**Data for review**
:::::

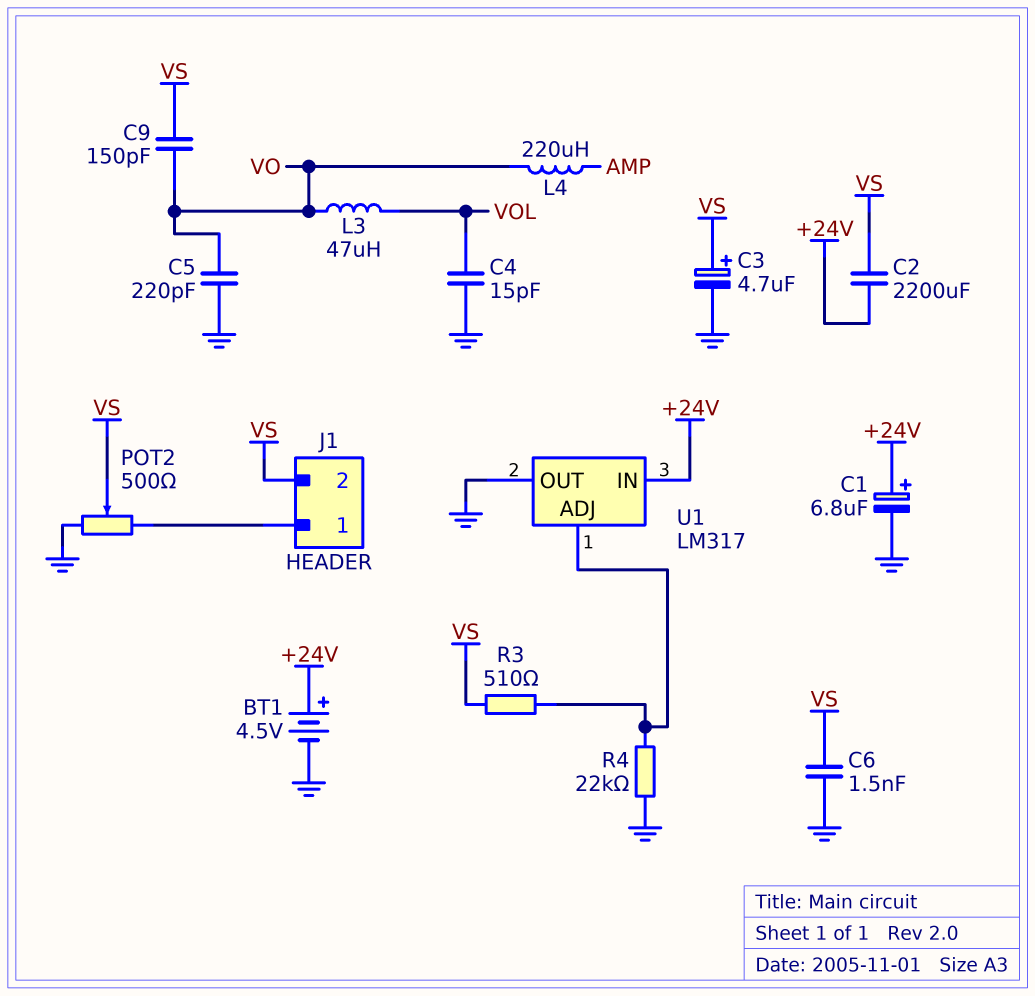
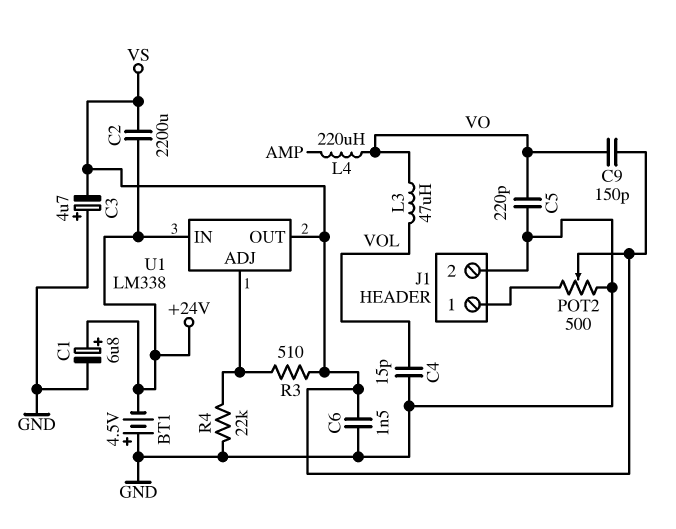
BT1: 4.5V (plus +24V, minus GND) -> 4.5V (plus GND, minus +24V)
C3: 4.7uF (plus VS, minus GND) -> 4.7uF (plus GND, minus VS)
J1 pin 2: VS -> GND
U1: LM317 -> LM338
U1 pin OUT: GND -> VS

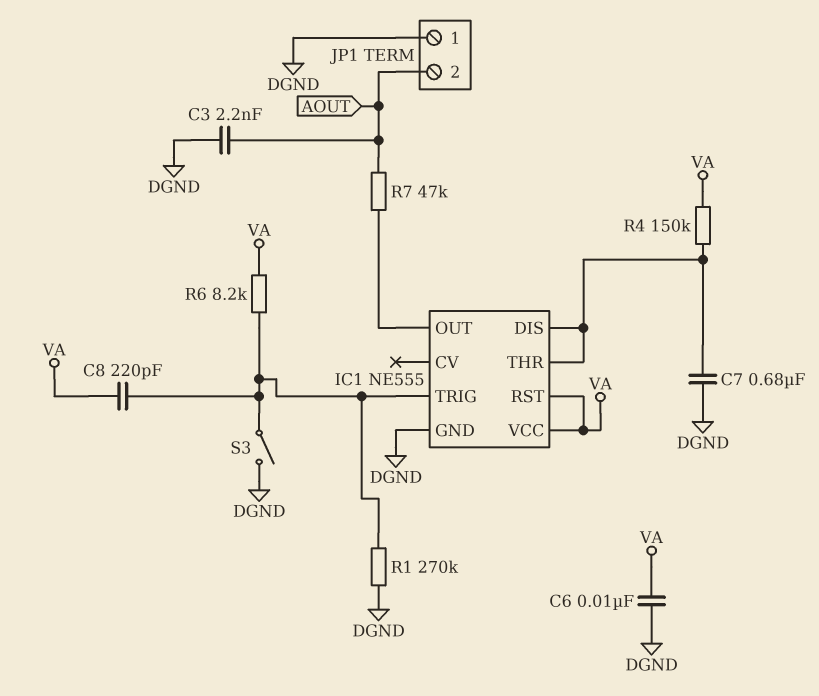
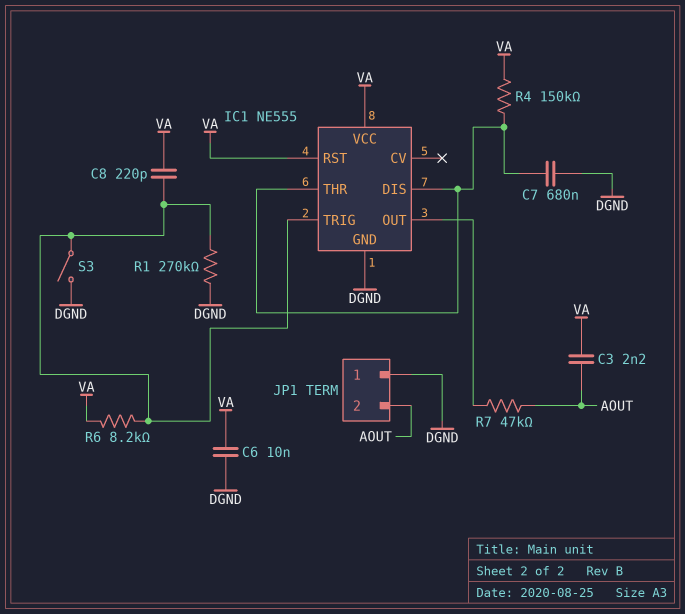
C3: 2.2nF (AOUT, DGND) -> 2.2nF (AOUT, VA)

:::::

**Problem details**
Without any pictures, repeat the listing exactly.

**Solution below**
BT1: 4.5V (plus +24V, minus GND) -> 4.5V (plus GND, minus +24V)
C3: 4.7uF (plus VS, minus GND) -> 4.7uF (plus GND, minus VS)
J1 pin 2: VS -> GND
U1: LM317 -> LM338
U1 pin OUT: GND -> VS

C3: 2.2nF (AOUT, DGND) -> 2.2nF (AOUT, VA)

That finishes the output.